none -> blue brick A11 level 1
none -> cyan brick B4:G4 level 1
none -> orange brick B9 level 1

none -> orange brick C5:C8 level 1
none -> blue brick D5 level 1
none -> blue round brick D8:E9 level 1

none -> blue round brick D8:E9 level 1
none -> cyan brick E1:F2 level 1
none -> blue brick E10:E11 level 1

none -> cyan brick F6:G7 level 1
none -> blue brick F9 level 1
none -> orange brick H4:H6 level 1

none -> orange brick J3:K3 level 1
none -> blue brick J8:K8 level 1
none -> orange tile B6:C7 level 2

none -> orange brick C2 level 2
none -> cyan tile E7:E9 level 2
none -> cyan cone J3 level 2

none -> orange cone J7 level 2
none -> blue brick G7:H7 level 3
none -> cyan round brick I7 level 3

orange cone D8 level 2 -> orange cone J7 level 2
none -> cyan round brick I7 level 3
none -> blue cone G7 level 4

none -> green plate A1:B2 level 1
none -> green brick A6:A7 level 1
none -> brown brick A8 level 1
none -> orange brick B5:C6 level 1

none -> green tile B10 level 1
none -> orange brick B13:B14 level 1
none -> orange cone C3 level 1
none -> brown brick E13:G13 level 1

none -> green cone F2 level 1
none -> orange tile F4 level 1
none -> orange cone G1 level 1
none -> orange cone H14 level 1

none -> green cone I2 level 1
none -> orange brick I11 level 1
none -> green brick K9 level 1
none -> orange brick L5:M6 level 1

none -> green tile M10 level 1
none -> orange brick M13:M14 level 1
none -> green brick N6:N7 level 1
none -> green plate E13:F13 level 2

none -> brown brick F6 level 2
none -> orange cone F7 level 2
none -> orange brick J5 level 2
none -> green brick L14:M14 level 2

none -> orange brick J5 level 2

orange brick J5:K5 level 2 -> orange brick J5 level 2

===

EXERCISE DESCRIPTION: Reproduce, word for word, the line containing "none -> orange cone F7 level 2" along with every later line of the listing, and leave out all earlier lines.

TASK RESULT:
none -> orange cone F7 level 2
none -> orange brick J5 level 2
none -> green brick L14:M14 level 2

none -> orange brick J5 level 2

orange brick J5:K5 level 2 -> orange brick J5 level 2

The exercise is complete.